* Problem *
Exactly as written, copy the lines that run from the start of the data below to the line containing "Slide Contacts: [654,49,853,278]", both ends included.

════════════════

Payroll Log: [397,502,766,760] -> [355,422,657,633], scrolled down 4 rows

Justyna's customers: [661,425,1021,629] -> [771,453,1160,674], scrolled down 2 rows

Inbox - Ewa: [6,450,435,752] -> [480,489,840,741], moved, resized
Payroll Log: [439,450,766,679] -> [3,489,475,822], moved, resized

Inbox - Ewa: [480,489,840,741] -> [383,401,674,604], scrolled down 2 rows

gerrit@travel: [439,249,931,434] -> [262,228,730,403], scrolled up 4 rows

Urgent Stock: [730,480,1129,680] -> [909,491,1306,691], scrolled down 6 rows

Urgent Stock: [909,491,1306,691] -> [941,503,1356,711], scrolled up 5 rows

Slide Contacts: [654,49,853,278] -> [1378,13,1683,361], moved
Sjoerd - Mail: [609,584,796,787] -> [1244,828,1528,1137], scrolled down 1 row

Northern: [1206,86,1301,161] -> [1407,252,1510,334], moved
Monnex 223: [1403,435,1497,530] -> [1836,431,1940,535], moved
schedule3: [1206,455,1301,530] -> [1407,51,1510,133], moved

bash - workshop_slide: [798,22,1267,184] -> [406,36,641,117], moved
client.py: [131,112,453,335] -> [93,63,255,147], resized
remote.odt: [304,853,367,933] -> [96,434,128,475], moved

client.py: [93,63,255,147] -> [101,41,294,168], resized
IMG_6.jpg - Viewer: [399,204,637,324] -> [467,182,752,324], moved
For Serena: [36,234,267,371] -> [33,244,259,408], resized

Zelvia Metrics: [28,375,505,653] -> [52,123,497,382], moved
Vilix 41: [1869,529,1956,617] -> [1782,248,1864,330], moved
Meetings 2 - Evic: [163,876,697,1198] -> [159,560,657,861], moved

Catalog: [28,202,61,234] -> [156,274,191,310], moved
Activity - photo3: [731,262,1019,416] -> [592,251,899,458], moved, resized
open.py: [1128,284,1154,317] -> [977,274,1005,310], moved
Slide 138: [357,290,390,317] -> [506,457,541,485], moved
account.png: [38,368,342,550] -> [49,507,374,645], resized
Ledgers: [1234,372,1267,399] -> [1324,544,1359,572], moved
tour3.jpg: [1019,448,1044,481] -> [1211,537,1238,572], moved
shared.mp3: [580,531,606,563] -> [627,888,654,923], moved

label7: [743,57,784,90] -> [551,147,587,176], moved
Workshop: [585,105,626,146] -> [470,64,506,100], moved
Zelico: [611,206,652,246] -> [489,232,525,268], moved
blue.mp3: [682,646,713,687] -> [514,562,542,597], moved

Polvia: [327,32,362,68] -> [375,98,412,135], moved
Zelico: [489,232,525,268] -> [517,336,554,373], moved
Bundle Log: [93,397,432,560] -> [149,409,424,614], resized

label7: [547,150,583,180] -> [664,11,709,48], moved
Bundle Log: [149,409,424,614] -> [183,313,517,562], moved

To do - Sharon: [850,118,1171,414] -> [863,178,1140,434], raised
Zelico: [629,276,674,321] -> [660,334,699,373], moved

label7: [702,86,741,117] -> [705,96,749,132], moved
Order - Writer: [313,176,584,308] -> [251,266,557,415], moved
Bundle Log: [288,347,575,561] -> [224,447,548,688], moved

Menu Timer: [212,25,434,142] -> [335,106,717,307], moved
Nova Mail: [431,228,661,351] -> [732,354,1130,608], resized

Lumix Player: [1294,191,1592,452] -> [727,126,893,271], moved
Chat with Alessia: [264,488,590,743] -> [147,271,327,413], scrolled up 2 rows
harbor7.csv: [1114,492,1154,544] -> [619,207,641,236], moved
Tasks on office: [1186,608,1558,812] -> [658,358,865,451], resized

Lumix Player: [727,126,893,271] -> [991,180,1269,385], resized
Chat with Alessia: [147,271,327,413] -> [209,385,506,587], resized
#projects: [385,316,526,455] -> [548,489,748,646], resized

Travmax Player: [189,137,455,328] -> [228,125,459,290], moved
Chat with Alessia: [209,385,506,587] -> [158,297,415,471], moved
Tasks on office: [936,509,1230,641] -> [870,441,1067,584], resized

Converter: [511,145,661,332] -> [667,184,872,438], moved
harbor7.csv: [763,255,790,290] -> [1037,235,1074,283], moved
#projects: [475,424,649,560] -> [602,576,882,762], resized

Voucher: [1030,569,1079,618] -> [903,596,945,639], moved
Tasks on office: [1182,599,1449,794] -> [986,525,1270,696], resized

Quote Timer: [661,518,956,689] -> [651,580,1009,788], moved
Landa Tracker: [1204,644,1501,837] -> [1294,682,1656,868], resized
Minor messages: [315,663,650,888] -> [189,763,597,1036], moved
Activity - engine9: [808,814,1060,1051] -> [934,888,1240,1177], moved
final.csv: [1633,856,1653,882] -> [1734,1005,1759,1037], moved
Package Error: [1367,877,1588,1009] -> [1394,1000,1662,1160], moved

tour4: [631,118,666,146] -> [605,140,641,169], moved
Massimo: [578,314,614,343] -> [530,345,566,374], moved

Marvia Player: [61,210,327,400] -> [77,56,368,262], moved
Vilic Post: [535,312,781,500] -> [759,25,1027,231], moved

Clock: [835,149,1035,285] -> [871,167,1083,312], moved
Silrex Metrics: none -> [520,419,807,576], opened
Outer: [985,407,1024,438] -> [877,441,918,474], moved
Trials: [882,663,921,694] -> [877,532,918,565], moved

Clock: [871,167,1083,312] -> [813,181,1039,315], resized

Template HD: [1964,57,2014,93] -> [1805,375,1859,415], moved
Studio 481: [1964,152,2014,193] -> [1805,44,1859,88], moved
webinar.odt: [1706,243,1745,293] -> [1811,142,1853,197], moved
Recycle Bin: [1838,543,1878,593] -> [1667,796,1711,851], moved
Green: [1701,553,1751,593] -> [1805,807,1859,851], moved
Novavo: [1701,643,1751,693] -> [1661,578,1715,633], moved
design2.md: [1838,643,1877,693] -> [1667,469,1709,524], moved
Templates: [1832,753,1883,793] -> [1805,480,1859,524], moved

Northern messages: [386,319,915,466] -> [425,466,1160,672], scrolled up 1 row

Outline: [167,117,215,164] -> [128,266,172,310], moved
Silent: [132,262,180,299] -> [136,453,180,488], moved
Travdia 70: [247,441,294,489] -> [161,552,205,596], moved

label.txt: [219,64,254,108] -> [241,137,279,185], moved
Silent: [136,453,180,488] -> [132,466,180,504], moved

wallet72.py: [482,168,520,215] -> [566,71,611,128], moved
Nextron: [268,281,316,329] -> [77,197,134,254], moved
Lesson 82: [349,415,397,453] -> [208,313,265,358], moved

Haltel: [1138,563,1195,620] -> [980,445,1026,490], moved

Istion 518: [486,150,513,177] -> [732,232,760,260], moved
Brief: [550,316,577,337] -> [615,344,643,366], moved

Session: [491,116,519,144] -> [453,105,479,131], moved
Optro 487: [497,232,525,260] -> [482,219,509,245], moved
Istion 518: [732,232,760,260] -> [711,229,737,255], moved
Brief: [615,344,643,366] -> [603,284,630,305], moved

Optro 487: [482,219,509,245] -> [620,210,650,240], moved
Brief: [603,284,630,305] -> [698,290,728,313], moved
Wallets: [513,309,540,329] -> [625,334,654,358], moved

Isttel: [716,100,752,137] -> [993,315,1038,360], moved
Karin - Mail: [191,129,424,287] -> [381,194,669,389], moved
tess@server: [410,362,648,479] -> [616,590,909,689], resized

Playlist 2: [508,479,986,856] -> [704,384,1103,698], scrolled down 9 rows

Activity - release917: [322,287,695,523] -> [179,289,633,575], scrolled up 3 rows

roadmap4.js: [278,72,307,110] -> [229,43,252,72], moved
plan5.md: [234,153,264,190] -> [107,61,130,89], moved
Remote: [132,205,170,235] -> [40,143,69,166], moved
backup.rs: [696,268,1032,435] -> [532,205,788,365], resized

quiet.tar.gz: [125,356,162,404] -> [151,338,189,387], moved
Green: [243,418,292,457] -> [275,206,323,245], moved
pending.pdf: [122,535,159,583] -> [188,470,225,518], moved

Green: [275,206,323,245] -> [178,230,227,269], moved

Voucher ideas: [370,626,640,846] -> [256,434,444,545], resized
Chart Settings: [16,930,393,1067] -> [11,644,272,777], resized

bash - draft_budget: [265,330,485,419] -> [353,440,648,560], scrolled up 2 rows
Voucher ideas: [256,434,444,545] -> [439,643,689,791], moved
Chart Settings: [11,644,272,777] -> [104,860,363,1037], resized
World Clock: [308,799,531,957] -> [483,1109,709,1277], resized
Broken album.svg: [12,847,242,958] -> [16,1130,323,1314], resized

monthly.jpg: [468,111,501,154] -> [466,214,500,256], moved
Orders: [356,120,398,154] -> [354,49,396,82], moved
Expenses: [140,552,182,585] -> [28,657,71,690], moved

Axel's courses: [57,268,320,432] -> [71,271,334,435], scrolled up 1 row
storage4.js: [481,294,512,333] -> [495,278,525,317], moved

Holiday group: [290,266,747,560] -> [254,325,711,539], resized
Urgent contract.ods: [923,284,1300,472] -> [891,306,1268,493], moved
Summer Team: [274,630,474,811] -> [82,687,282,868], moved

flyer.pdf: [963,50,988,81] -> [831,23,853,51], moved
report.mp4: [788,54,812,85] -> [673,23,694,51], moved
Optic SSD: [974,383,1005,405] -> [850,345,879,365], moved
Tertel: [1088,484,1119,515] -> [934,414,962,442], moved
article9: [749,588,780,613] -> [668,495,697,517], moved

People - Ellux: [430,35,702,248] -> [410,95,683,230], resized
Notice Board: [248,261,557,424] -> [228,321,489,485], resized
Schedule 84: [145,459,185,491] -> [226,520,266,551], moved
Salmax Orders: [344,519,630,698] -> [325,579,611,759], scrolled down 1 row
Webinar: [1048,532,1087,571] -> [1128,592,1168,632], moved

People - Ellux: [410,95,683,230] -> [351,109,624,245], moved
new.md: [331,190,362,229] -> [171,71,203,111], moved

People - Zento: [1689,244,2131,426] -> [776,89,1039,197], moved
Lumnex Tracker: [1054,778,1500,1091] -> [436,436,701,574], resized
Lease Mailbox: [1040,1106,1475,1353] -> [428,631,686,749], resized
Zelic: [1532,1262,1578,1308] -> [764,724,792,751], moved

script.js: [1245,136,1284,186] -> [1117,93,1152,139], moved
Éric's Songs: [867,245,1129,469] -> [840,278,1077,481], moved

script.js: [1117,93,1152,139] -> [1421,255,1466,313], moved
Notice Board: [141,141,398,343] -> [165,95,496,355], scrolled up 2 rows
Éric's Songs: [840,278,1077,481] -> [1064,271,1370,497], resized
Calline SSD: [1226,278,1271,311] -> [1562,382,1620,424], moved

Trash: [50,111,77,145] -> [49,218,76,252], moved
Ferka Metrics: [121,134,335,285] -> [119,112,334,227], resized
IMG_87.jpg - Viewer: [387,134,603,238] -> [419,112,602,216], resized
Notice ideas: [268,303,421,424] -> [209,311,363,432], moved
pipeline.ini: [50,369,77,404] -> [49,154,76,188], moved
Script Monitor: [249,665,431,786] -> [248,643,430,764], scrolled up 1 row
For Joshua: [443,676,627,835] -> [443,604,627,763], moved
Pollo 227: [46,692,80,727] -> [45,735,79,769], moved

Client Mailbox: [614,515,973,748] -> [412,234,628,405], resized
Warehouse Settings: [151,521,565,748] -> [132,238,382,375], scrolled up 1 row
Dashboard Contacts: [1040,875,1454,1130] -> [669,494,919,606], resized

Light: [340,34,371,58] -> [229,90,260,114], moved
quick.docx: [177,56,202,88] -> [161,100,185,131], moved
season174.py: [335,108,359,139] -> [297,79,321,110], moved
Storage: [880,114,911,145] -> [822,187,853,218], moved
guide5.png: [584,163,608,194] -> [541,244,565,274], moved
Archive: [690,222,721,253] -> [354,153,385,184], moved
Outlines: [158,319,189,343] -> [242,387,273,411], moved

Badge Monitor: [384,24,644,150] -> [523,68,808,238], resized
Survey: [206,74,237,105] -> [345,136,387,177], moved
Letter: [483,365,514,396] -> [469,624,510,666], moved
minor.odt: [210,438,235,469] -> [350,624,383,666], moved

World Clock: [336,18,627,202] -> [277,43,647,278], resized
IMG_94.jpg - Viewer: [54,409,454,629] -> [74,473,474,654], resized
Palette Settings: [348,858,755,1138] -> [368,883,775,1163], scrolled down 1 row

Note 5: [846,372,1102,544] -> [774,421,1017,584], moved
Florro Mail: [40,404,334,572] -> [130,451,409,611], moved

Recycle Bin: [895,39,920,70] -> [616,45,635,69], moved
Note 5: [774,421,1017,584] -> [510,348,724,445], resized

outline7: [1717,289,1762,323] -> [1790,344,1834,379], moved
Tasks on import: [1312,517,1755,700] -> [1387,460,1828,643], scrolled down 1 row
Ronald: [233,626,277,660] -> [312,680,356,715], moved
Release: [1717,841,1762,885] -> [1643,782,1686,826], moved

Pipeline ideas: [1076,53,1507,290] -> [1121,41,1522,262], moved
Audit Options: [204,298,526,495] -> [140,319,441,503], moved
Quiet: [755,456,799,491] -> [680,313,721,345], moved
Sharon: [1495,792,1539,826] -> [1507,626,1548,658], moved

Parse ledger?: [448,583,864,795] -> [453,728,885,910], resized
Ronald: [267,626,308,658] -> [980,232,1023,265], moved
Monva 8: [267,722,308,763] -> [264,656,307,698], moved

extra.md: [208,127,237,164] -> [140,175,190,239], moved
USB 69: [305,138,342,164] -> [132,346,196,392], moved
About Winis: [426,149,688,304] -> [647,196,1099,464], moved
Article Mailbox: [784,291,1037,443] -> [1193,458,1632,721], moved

════════════════

* Result *
Payroll Log: [397,502,766,760] -> [355,422,657,633], scrolled down 4 rows

Justyna's customers: [661,425,1021,629] -> [771,453,1160,674], scrolled down 2 rows

Inbox - Ewa: [6,450,435,752] -> [480,489,840,741], moved, resized
Payroll Log: [439,450,766,679] -> [3,489,475,822], moved, resized

Inbox - Ewa: [480,489,840,741] -> [383,401,674,604], scrolled down 2 rows

gerrit@travel: [439,249,931,434] -> [262,228,730,403], scrolled up 4 rows

Urgent Stock: [730,480,1129,680] -> [909,491,1306,691], scrolled down 6 rows

Urgent Stock: [909,491,1306,691] -> [941,503,1356,711], scrolled up 5 rows

Slide Contacts: [654,49,853,278] -> [1378,13,1683,361], moved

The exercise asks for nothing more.